--- WHAT TO DO ---
Each entry should be duplicated verbatim; its pictures should not be.
● ● ●
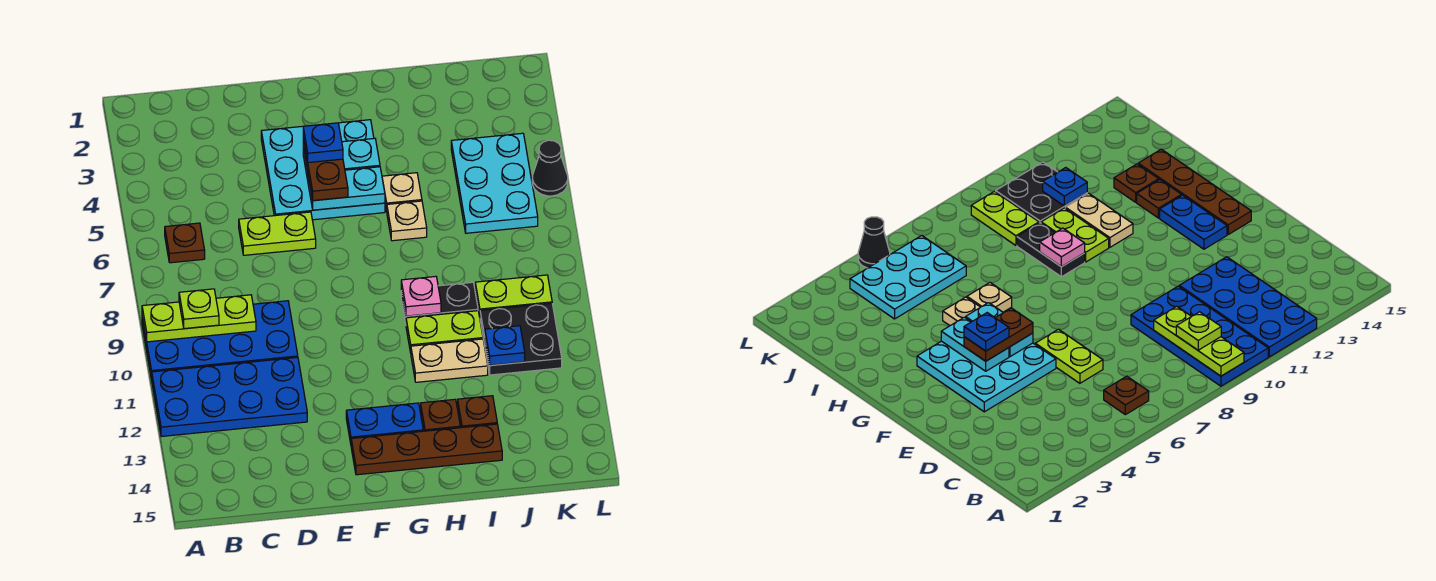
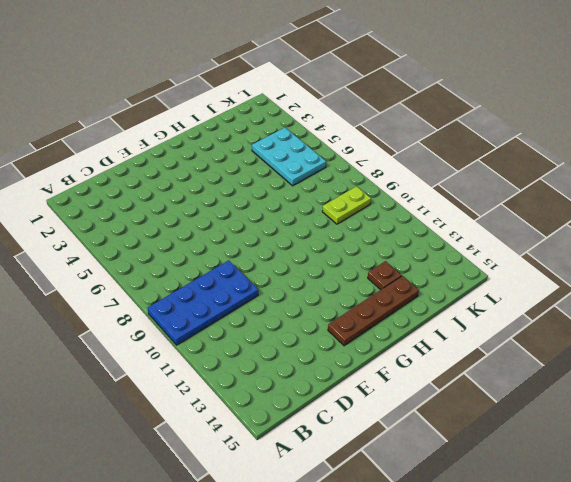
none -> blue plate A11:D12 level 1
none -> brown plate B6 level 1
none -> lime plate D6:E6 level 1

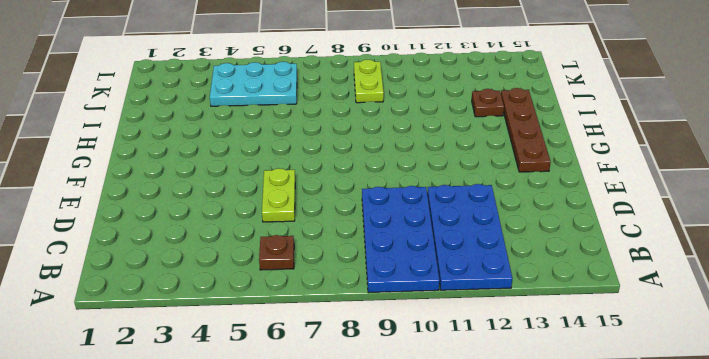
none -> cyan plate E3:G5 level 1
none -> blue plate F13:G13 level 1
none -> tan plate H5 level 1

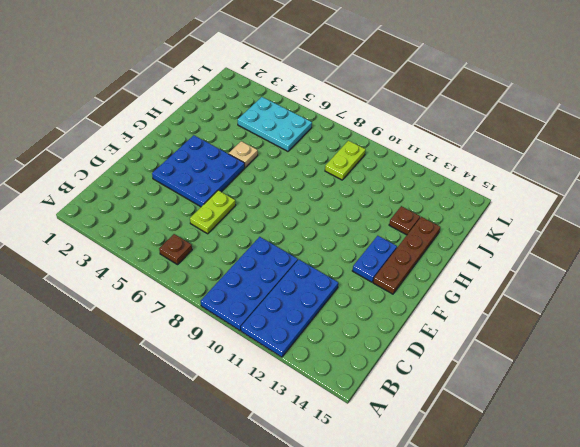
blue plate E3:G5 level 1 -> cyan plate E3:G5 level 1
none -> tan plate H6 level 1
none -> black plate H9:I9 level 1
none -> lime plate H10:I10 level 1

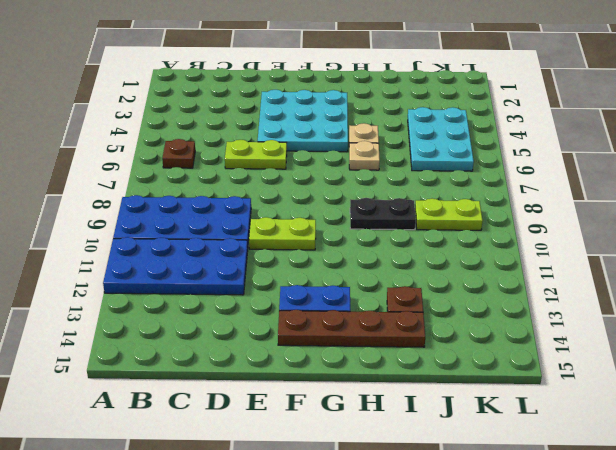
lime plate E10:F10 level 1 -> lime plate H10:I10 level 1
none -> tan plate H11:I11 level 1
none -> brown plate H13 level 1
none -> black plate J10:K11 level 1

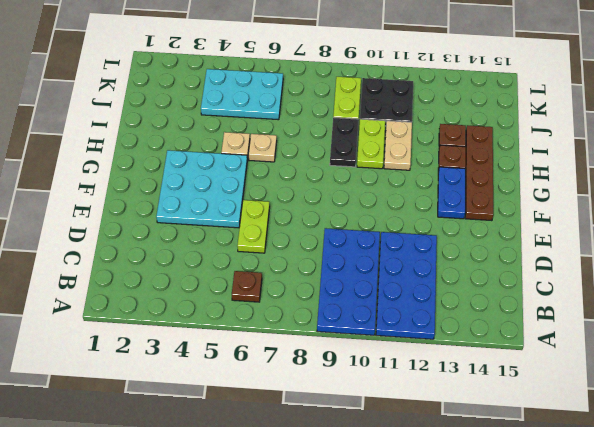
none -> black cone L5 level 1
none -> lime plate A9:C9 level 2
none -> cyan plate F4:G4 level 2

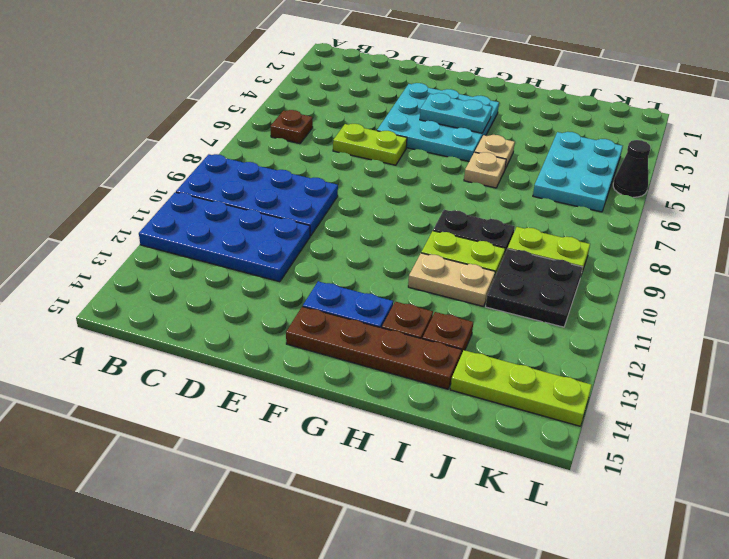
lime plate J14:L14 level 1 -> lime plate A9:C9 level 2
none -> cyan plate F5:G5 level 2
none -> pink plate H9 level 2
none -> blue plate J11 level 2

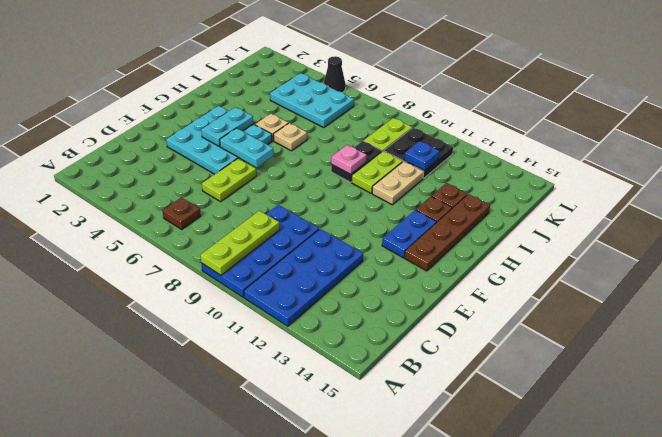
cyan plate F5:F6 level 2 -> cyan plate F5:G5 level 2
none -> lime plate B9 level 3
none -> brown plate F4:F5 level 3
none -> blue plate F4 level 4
● ● ●
--- YOUR SOLUTION ---
none -> blue plate A11:D12 level 1
none -> brown plate B6 level 1
none -> lime plate D6:E6 level 1

none -> cyan plate E3:G5 level 1
none -> blue plate F13:G13 level 1
none -> tan plate H5 level 1

blue plate E3:G5 level 1 -> cyan plate E3:G5 level 1
none -> tan plate H6 level 1
none -> black plate H9:I9 level 1
none -> lime plate H10:I10 level 1

lime plate E10:F10 level 1 -> lime plate H10:I10 level 1
none -> tan plate H11:I11 level 1
none -> brown plate H13 level 1
none -> black plate J10:K11 level 1

none -> black cone L5 level 1
none -> lime plate A9:C9 level 2
none -> cyan plate F4:G4 level 2

lime plate J14:L14 level 1 -> lime plate A9:C9 level 2
none -> cyan plate F5:G5 level 2
none -> pink plate H9 level 2
none -> blue plate J11 level 2

cyan plate F5:F6 level 2 -> cyan plate F5:G5 level 2
none -> lime plate B9 level 3
none -> brown plate F4:F5 level 3
none -> blue plate F4 level 4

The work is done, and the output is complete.